Dataset records below:

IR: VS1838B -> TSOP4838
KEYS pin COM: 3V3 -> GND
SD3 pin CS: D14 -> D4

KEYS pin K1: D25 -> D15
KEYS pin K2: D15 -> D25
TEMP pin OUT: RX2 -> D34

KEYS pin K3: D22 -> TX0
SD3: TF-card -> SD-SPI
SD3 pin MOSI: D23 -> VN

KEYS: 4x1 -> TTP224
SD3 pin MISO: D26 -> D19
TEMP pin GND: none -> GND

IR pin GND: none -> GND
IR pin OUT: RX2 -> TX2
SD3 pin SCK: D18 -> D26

End of Dataset records.
Dataset records below:

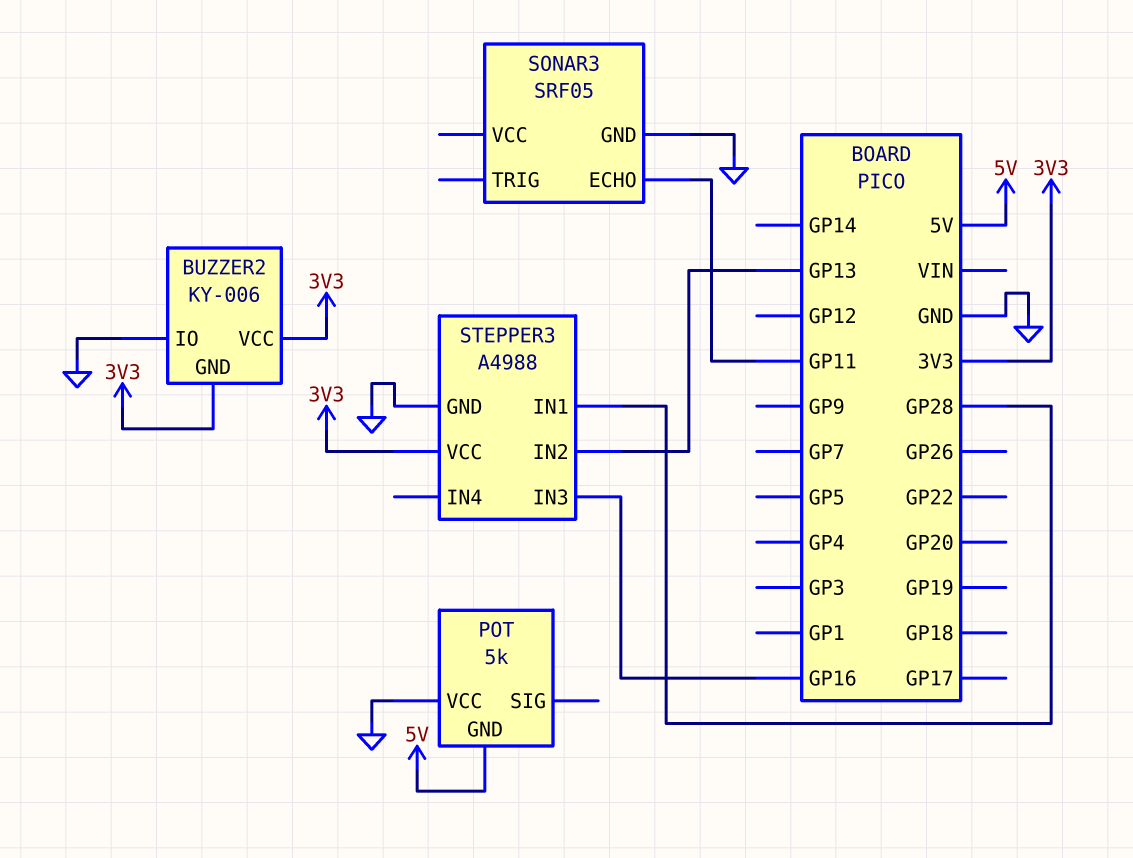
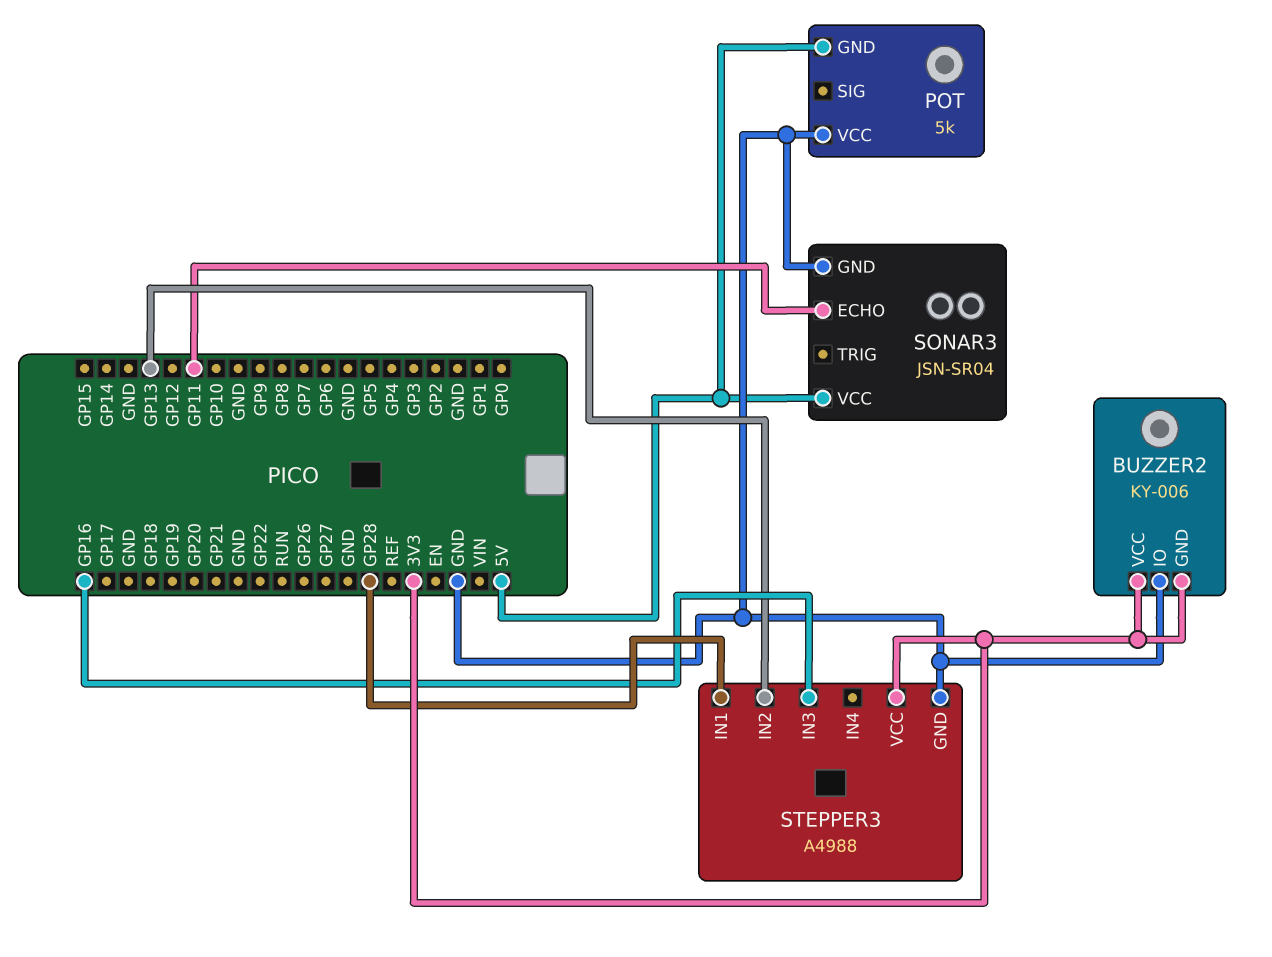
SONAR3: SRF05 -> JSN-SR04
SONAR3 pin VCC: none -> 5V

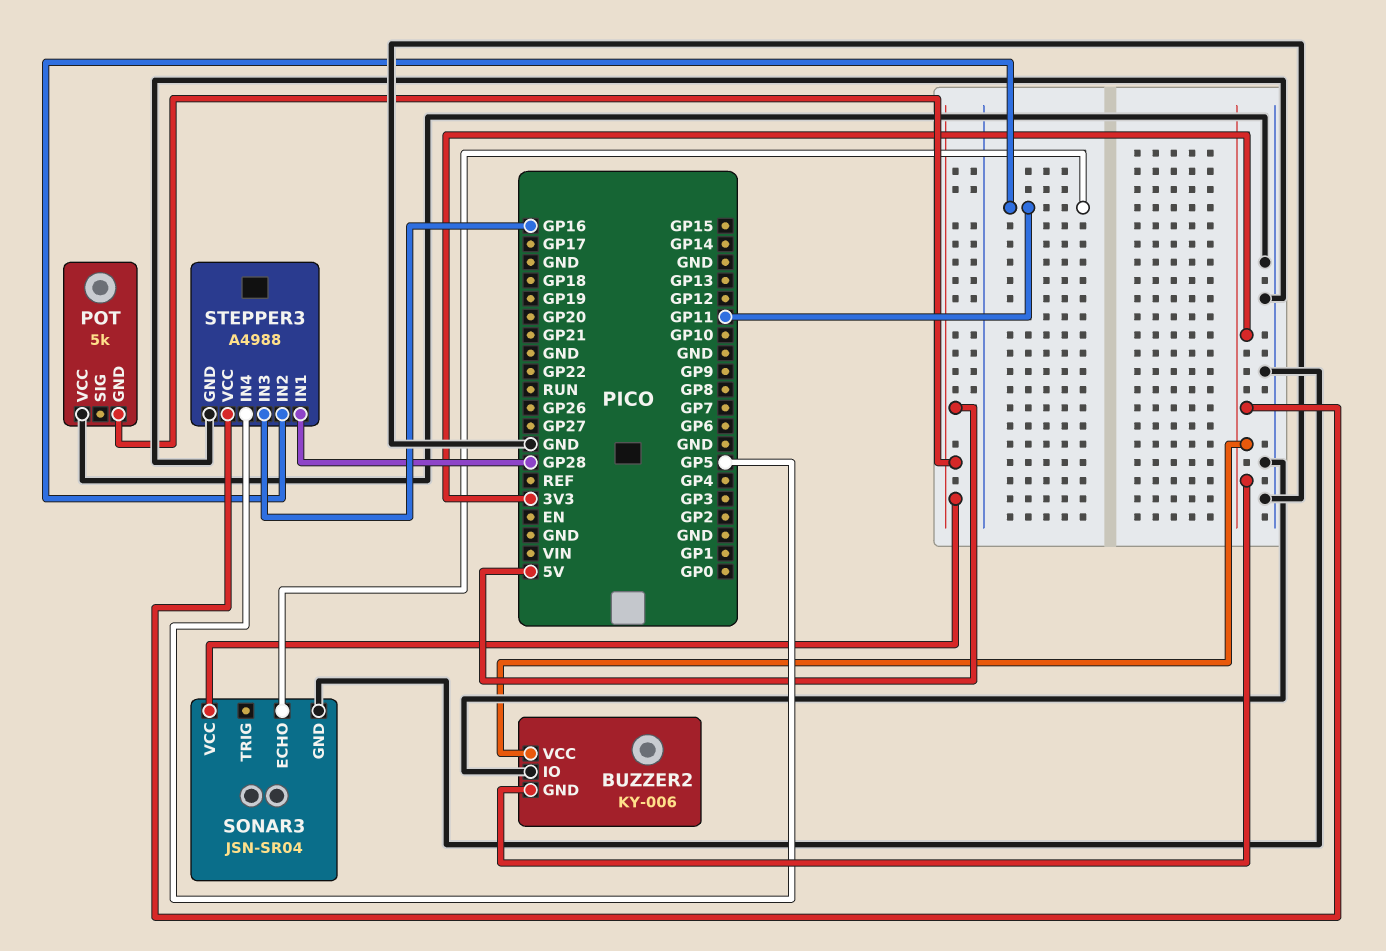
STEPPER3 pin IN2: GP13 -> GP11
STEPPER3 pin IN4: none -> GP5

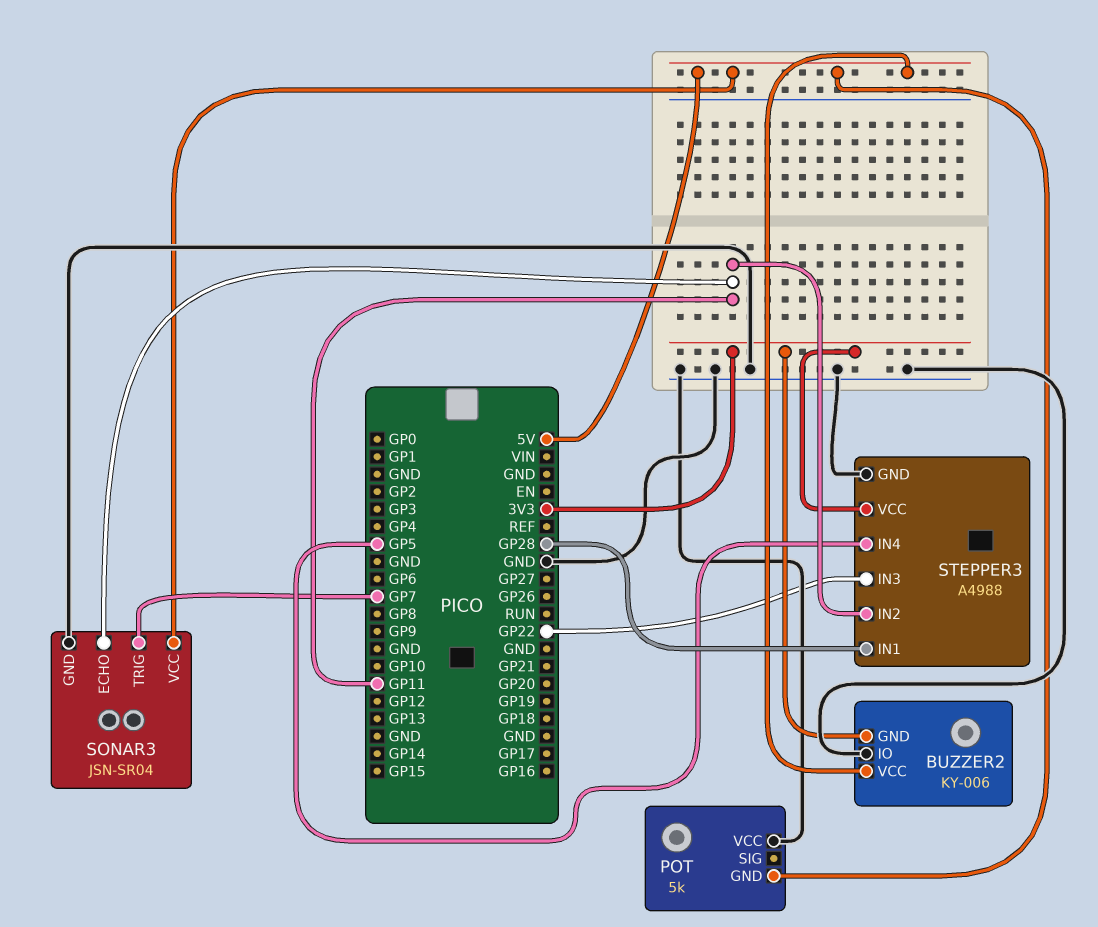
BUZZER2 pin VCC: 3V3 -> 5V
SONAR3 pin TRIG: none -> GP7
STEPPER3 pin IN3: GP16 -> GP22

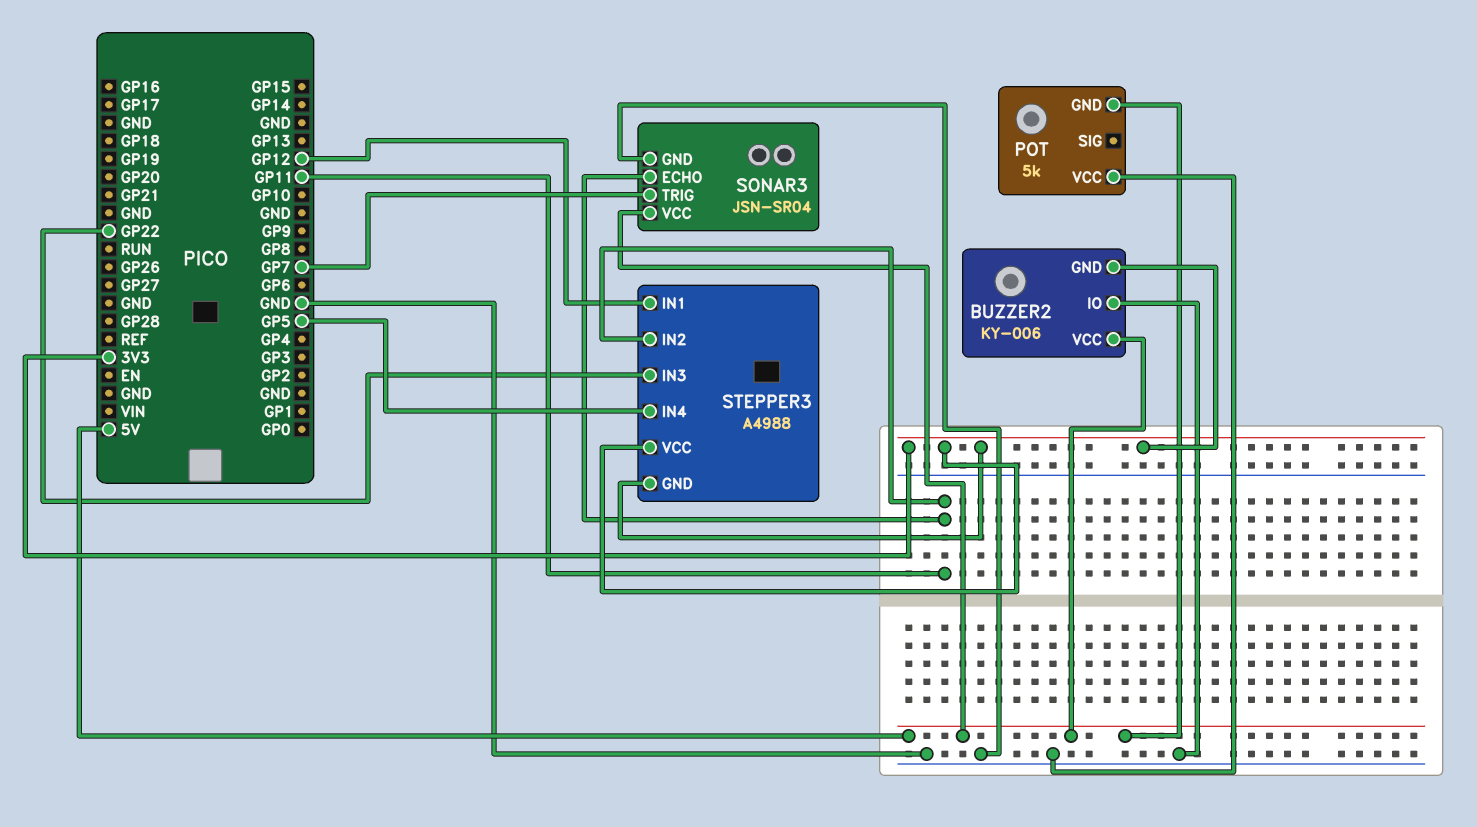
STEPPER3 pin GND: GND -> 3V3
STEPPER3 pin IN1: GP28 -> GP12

End of Dataset records.

**Directions:** Give back, unchanged, the run of lines in the listing above that begins at the line containing "KEYS pin K1: D25 -> D15" and ends at the line containing "SD3 pin SCK: D18 -> D26", both included.

**The answer:**
KEYS pin K1: D25 -> D15
KEYS pin K2: D15 -> D25
TEMP pin OUT: RX2 -> D34

KEYS pin K3: D22 -> TX0
SD3: TF-card -> SD-SPI
SD3 pin MOSI: D23 -> VN

KEYS: 4x1 -> TTP224
SD3 pin MISO: D26 -> D19
TEMP pin GND: none -> GND

IR pin GND: none -> GND
IR pin OUT: RX2 -> TX2
SD3 pin SCK: D18 -> D26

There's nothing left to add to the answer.